Your output should be an exact copy of the records, with no pictures in it.

········

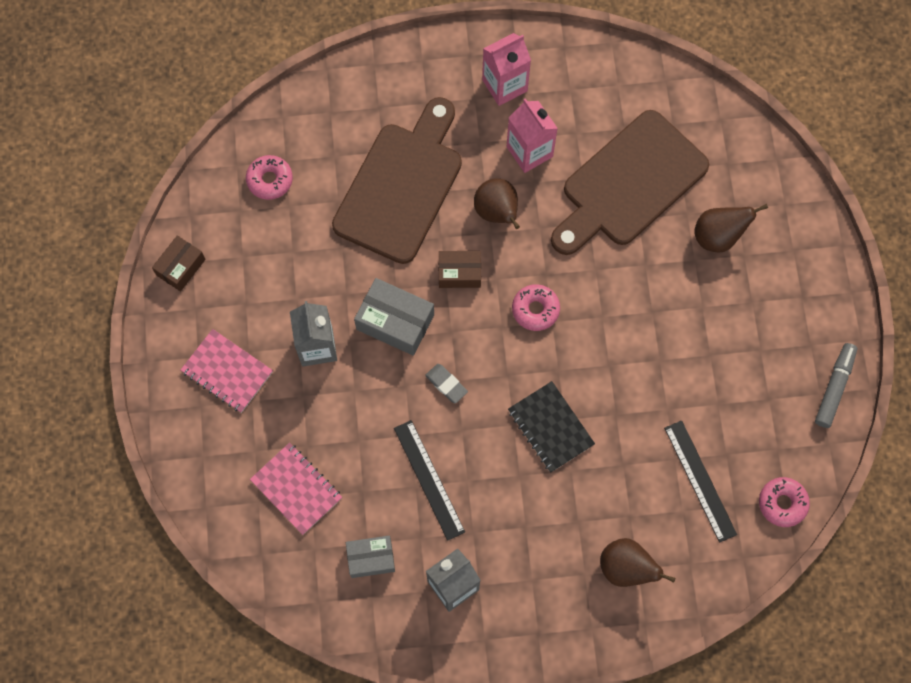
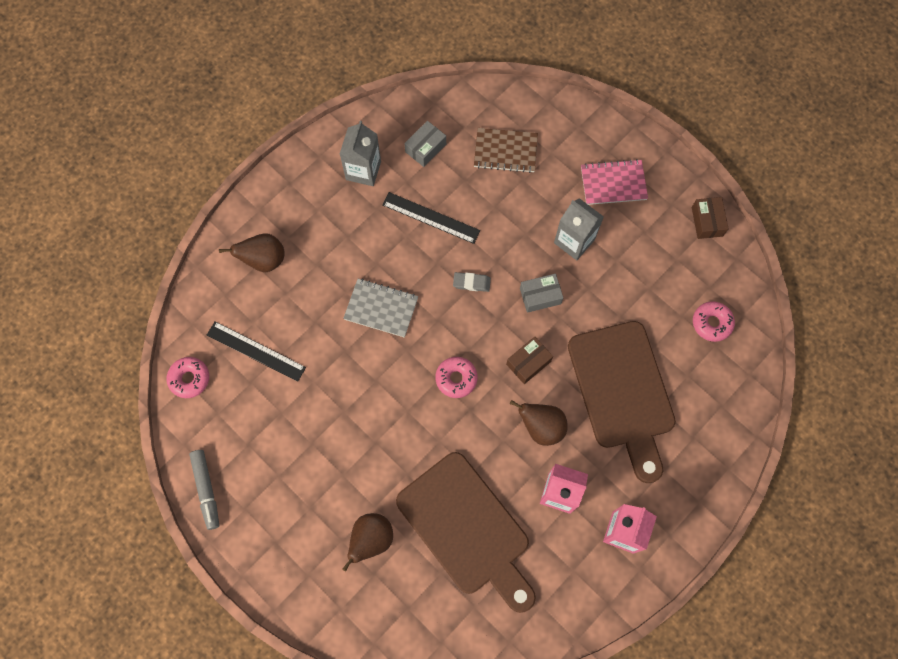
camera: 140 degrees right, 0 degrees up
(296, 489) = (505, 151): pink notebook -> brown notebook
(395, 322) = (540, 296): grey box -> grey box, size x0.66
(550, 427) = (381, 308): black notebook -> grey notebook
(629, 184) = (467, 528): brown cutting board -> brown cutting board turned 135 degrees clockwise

········

- EXERCISE ANSWER
camera: 140 degrees right, 0 degrees up
(296, 489) = (505, 151): pink notebook -> brown notebook
(395, 322) = (540, 296): grey box -> grey box, size x0.66
(550, 427) = (381, 308): black notebook -> grey notebook
(629, 184) = (467, 528): brown cutting board -> brown cutting board turned 135 degrees clockwise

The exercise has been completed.